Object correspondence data
· · ·
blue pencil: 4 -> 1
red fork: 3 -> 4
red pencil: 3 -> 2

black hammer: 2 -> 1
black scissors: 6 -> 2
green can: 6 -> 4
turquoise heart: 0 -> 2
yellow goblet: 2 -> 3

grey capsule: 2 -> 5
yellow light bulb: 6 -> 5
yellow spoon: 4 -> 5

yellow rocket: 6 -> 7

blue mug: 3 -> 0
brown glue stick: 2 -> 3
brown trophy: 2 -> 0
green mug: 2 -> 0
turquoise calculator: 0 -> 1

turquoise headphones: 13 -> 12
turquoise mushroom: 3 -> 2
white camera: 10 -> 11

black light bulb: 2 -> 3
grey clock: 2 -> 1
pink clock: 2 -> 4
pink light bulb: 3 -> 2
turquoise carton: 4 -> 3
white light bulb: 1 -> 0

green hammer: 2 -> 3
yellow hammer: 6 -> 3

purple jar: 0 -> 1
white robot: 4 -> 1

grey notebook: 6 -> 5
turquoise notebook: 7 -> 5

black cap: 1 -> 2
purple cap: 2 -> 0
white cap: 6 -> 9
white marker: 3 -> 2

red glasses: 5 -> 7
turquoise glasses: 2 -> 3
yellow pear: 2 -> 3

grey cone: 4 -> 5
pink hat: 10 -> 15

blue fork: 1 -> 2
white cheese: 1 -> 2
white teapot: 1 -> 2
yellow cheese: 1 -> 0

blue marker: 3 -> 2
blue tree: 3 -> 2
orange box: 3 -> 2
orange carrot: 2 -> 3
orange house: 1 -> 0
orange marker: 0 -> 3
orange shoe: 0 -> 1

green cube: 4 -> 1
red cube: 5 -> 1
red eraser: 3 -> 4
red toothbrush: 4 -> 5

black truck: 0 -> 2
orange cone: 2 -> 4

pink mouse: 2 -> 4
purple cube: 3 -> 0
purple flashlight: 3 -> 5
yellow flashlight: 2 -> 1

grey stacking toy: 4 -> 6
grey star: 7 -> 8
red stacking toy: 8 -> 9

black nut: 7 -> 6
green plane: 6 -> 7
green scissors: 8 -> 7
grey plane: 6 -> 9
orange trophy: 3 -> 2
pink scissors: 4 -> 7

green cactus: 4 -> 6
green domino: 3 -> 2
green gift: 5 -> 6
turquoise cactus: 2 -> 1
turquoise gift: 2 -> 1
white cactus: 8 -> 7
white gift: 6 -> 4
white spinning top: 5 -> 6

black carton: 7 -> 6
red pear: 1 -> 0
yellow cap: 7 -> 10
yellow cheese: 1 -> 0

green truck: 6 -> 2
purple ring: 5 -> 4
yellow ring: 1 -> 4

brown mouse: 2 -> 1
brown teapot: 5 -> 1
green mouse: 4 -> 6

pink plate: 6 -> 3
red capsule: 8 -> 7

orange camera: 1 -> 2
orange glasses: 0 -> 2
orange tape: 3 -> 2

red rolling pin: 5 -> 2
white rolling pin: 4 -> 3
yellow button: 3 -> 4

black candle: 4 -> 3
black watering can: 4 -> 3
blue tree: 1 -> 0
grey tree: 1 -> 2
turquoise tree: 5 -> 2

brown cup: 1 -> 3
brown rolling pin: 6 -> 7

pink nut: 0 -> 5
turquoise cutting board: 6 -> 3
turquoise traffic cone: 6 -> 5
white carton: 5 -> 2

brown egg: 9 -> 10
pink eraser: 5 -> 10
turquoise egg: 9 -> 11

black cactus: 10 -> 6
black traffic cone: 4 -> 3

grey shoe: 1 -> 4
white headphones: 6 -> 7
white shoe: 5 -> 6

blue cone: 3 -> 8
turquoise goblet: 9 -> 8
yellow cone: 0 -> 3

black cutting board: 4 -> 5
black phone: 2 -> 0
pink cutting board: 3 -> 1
· · ·
» Task description
Starting at the line above that holds "brown teapot: 5 -> 1" and ending at the line that holds "white shoe: 5 -> 6", transcribe each line exactly and include no other lines.

» Exercise response
brown teapot: 5 -> 1
green mouse: 4 -> 6

pink plate: 6 -> 3
red capsule: 8 -> 7

orange camera: 1 -> 2
orange glasses: 0 -> 2
orange tape: 3 -> 2

red rolling pin: 5 -> 2
white rolling pin: 4 -> 3
yellow button: 3 -> 4

black candle: 4 -> 3
black watering can: 4 -> 3
blue tree: 1 -> 0
grey tree: 1 -> 2
turquoise tree: 5 -> 2

brown cup: 1 -> 3
brown rolling pin: 6 -> 7

pink nut: 0 -> 5
turquoise cutting board: 6 -> 3
turquoise traffic cone: 6 -> 5
white carton: 5 -> 2

brown egg: 9 -> 10
pink eraser: 5 -> 10
turquoise egg: 9 -> 11

black cactus: 10 -> 6
black traffic cone: 4 -> 3

grey shoe: 1 -> 4
white headphones: 6 -> 7
white shoe: 5 -> 6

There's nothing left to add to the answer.